Directions for this task → Output all entries verbatim, dropping pictures.

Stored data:
————————

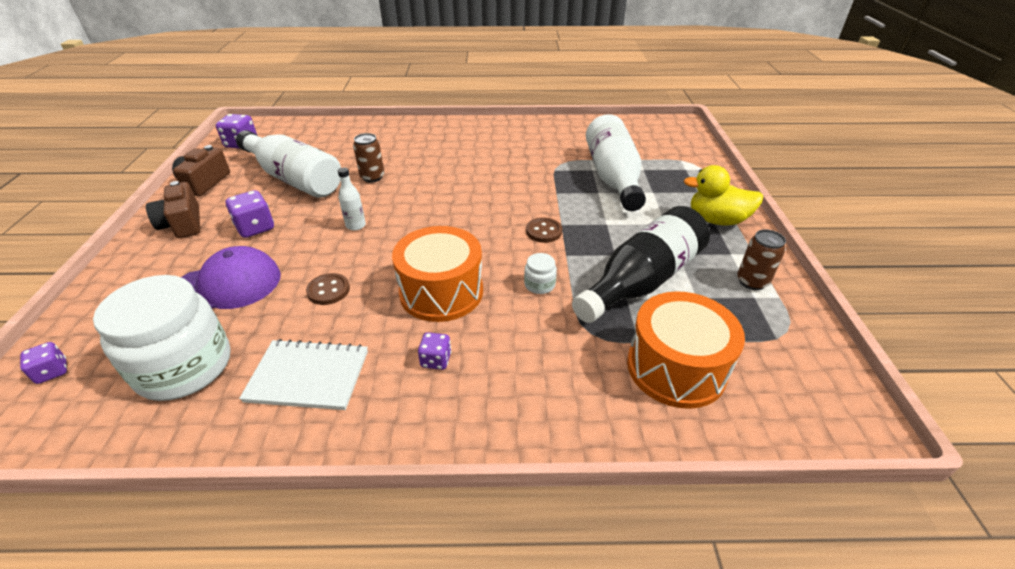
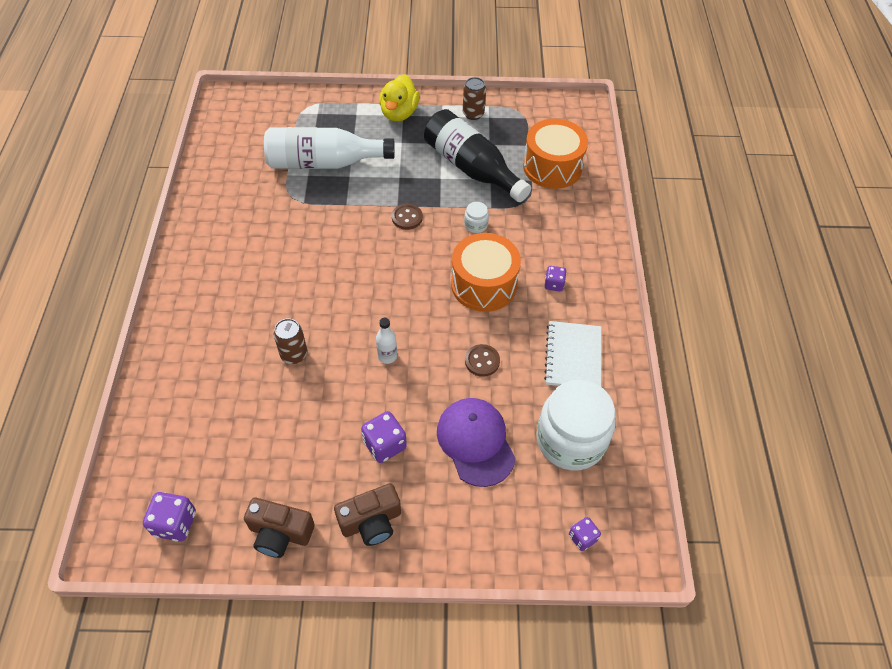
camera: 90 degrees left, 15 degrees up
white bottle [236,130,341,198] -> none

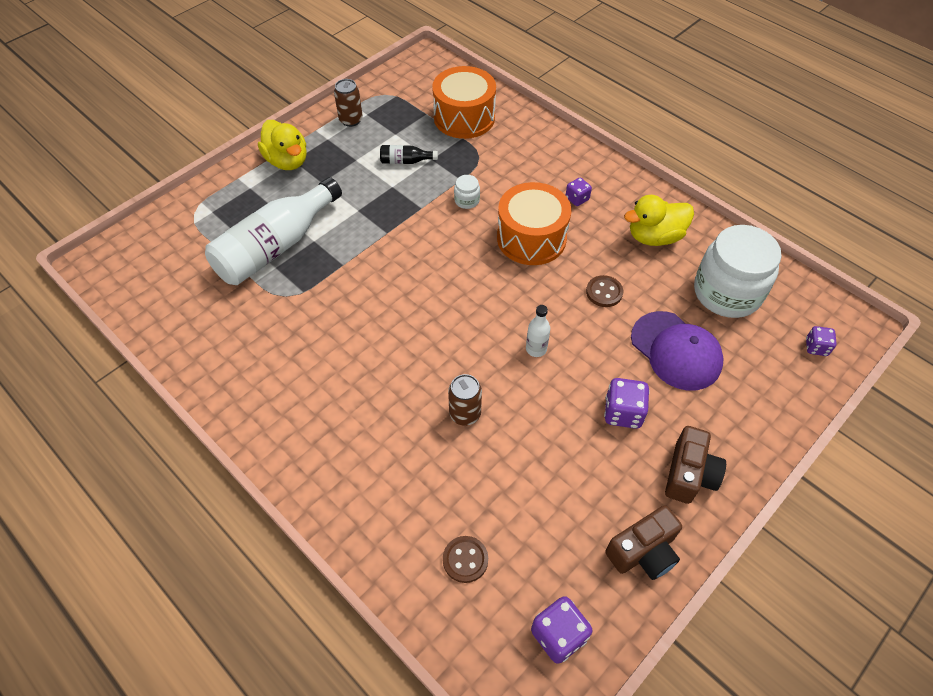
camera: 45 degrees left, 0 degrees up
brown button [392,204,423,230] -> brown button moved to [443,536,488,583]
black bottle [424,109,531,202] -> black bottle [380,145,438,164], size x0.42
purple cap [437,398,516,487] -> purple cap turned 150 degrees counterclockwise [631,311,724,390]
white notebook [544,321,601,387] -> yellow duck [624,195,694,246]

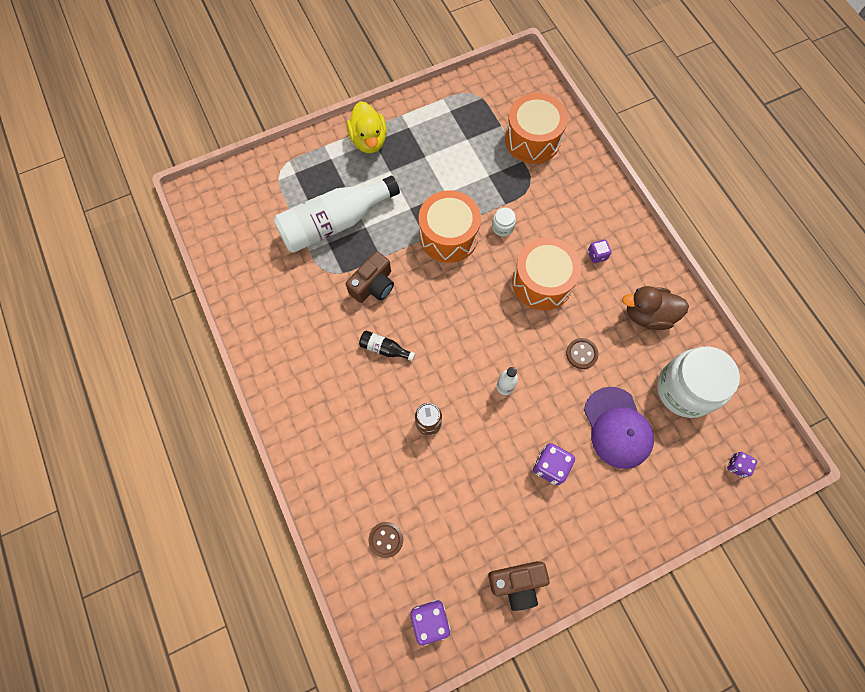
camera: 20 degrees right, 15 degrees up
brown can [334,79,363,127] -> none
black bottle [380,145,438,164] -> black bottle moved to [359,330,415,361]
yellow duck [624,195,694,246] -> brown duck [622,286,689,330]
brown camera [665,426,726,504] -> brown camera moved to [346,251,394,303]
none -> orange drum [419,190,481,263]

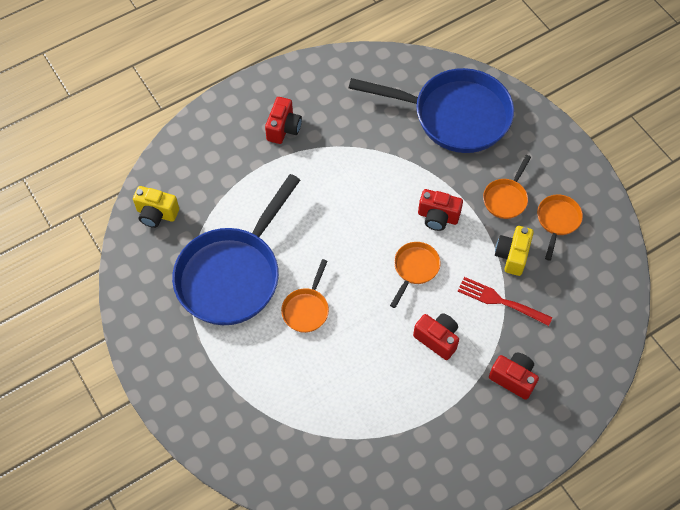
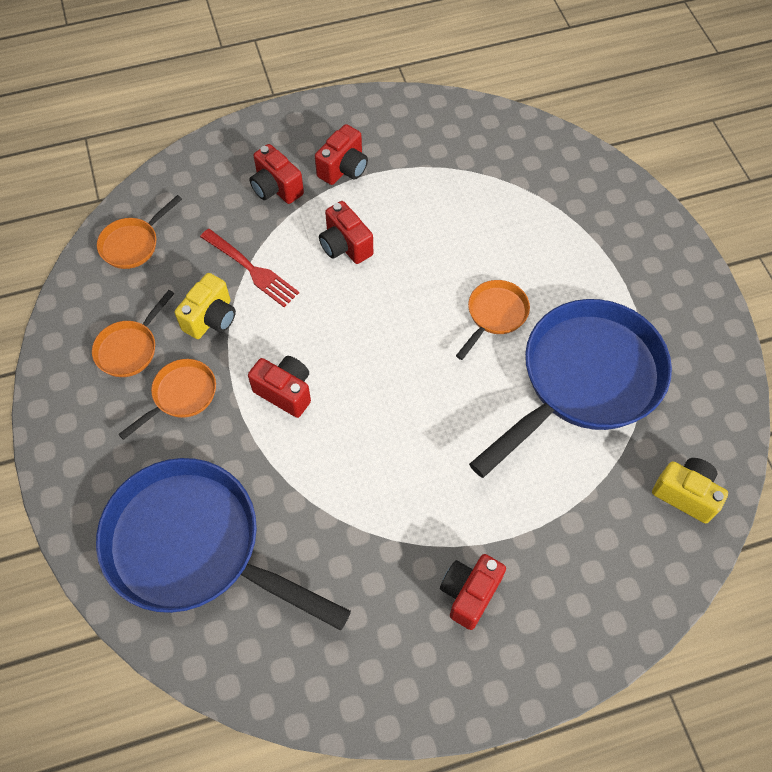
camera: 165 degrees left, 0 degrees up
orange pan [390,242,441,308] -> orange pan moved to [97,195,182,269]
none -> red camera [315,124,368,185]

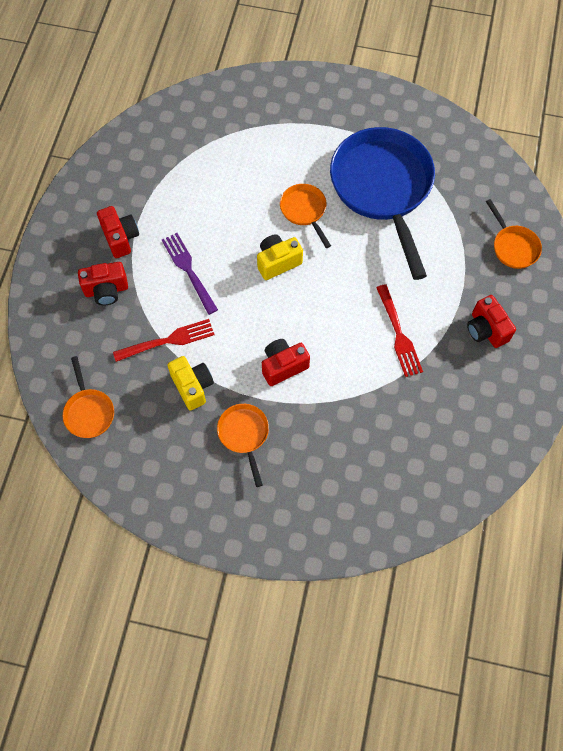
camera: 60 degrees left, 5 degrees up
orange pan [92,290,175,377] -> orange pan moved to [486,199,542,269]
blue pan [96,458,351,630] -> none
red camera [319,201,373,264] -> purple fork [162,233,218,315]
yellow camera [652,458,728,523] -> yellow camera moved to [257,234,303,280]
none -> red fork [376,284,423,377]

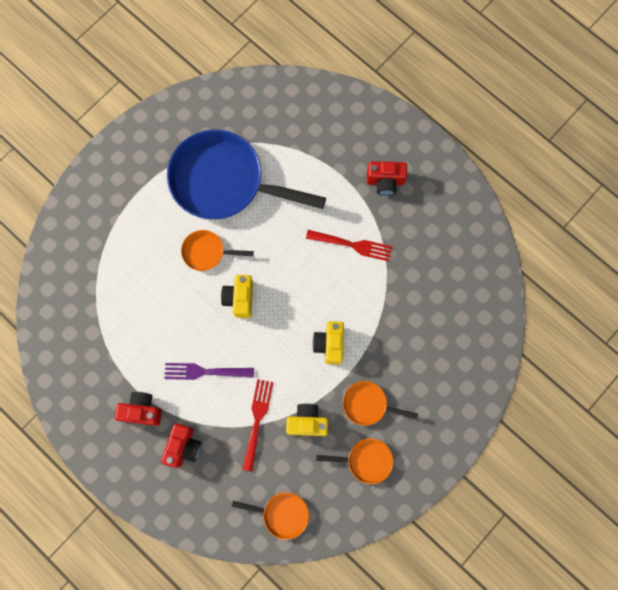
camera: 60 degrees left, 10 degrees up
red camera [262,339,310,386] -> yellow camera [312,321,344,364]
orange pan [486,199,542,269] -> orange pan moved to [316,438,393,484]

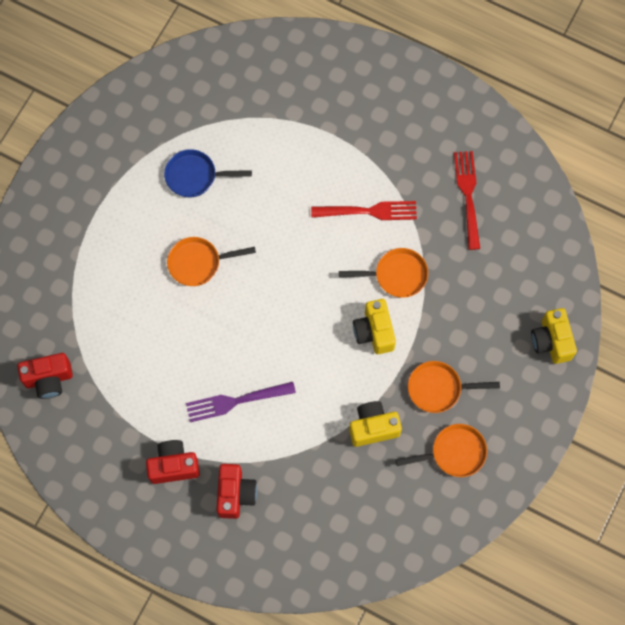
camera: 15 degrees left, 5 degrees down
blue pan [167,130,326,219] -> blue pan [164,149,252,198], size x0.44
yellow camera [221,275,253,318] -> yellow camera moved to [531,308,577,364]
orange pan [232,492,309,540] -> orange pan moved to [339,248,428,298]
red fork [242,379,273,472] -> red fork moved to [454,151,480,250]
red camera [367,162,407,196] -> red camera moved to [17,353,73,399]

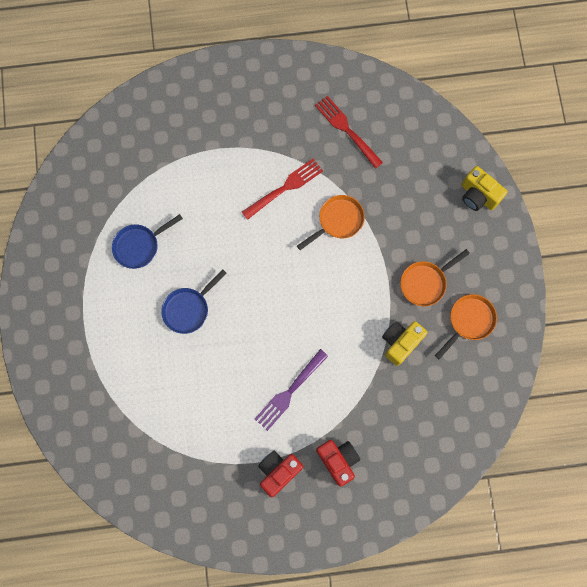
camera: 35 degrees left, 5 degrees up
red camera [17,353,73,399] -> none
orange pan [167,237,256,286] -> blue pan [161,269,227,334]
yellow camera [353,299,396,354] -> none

————————

Solution →
camera: 90 degrees left, 15 degrees up
white bottle [236,130,341,198] -> none

camera: 45 degrees left, 0 degrees up
brown button [392,204,423,230] -> brown button moved to [443,536,488,583]
black bottle [424,109,531,202] -> black bottle [380,145,438,164], size x0.42
purple cap [437,398,516,487] -> purple cap turned 150 degrees counterclockwise [631,311,724,390]
white notebook [544,321,601,387] -> yellow duck [624,195,694,246]

camera: 20 degrees right, 15 degrees up
brown can [334,79,363,127] -> none
black bottle [380,145,438,164] -> black bottle moved to [359,330,415,361]
yellow duck [624,195,694,246] -> brown duck [622,286,689,330]
brown camera [665,426,726,504] -> brown camera moved to [346,251,394,303]
none -> orange drum [419,190,481,263]

camera: 165 degrees left, 0 degrees up
orange pan [390,242,441,308] -> orange pan moved to [97,195,182,269]
none -> red camera [315,124,368,185]

camera: 60 degrees left, 5 degrees up
orange pan [92,290,175,377] -> orange pan moved to [486,199,542,269]
blue pan [96,458,351,630] -> none
red camera [319,201,373,264] -> purple fork [162,233,218,315]
yellow camera [652,458,728,523] -> yellow camera moved to [257,234,303,280]
none -> red fork [376,284,423,377]

camera: 60 degrees left, 10 degrees up
red camera [262,339,310,386] -> yellow camera [312,321,344,364]
orange pan [486,199,542,269] -> orange pan moved to [316,438,393,484]

camera: 15 degrees left, 5 degrees down
blue pan [167,130,326,219] -> blue pan [164,149,252,198], size x0.44
yellow camera [221,275,253,318] -> yellow camera moved to [531,308,577,364]
orange pan [232,492,309,540] -> orange pan moved to [339,248,428,298]
red fork [242,379,273,472] -> red fork moved to [454,151,480,250]
red camera [367,162,407,196] -> red camera moved to [17,353,73,399]

camera: 35 degrees left, 5 degrees up
red camera [17,353,73,399] -> none
orange pan [167,237,256,286] -> blue pan [161,269,227,334]
yellow camera [353,299,396,354] -> none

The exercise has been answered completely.